Exercise data Block Start
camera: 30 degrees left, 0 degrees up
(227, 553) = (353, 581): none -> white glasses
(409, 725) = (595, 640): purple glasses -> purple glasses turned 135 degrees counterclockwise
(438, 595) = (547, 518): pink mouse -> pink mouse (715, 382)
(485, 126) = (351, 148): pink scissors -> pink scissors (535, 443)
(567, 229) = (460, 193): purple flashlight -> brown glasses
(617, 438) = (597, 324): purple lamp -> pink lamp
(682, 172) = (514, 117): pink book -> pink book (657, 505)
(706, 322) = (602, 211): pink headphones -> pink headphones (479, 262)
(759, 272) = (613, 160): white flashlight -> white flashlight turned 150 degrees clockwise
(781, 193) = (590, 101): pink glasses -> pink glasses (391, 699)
Exercise data Block End
Exercise data Block Start
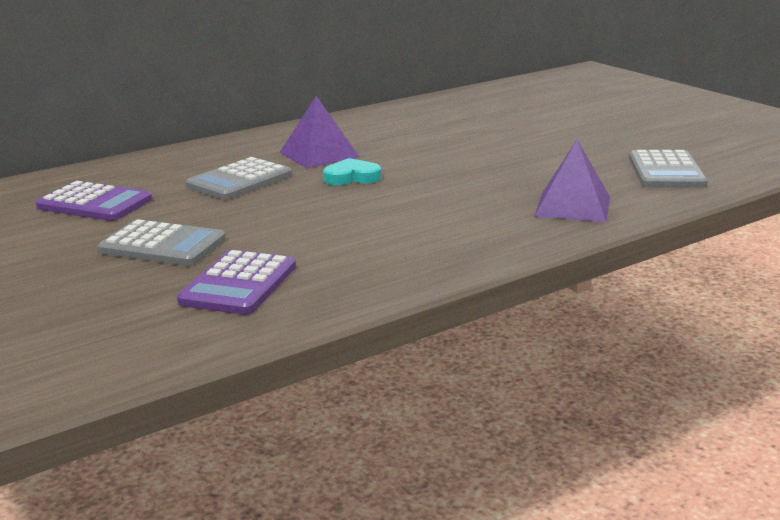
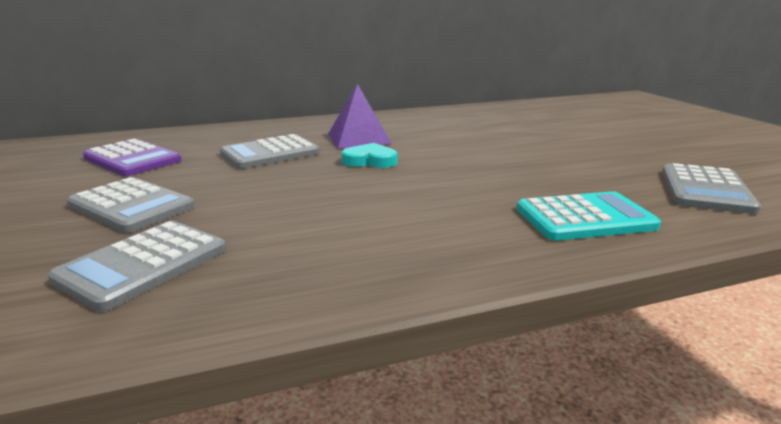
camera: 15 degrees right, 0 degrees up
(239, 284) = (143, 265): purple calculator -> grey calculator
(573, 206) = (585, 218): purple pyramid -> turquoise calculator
Exercise data Block End
Exercise data Block Start
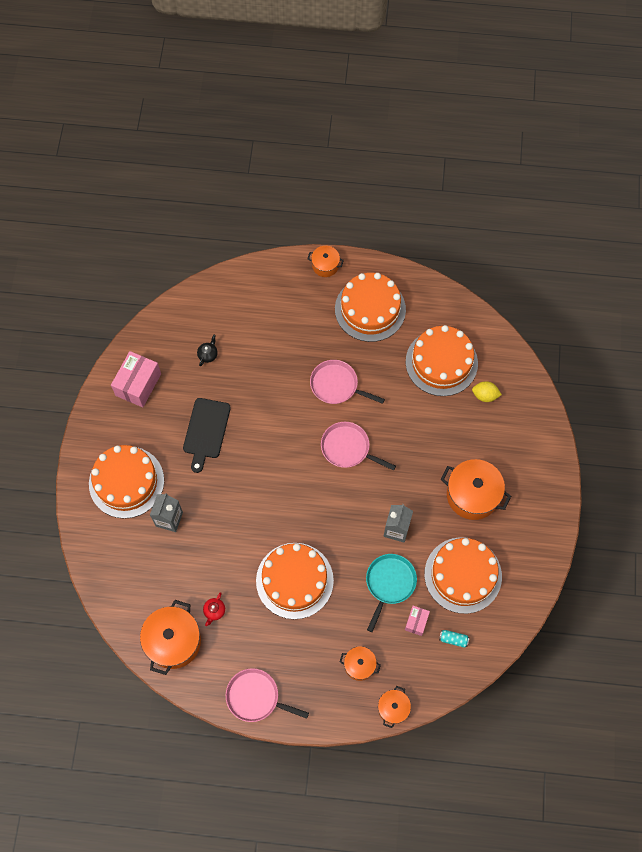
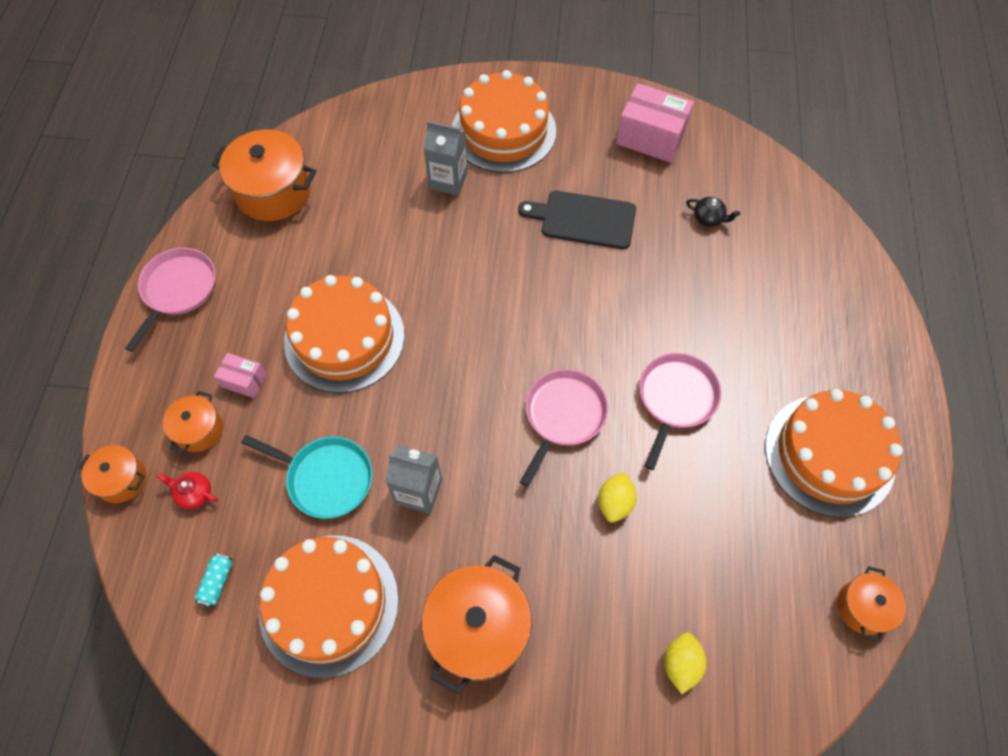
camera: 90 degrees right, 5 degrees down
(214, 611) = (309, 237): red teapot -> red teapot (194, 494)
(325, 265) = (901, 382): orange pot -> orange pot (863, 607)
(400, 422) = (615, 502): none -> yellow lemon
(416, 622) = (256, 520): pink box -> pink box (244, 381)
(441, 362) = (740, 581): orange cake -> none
Exercise data Block End
### [Requirement]
What is asked for is an exact copy of the lines above from the one containing "camera: 30 degrees left, 0 degrees up" through the one containing "(781, 193) = (590, 101): pink", and only those.

### [Exercise result]
camera: 30 degrees left, 0 degrees up
(227, 553) = (353, 581): none -> white glasses
(409, 725) = (595, 640): purple glasses -> purple glasses turned 135 degrees counterclockwise
(438, 595) = (547, 518): pink mouse -> pink mouse (715, 382)
(485, 126) = (351, 148): pink scissors -> pink scissors (535, 443)
(567, 229) = (460, 193): purple flashlight -> brown glasses
(617, 438) = (597, 324): purple lamp -> pink lamp
(682, 172) = (514, 117): pink book -> pink book (657, 505)
(706, 322) = (602, 211): pink headphones -> pink headphones (479, 262)
(759, 272) = (613, 160): white flashlight -> white flashlight turned 150 degrees clockwise
(781, 193) = (590, 101): pink glasses -> pink glasses (391, 699)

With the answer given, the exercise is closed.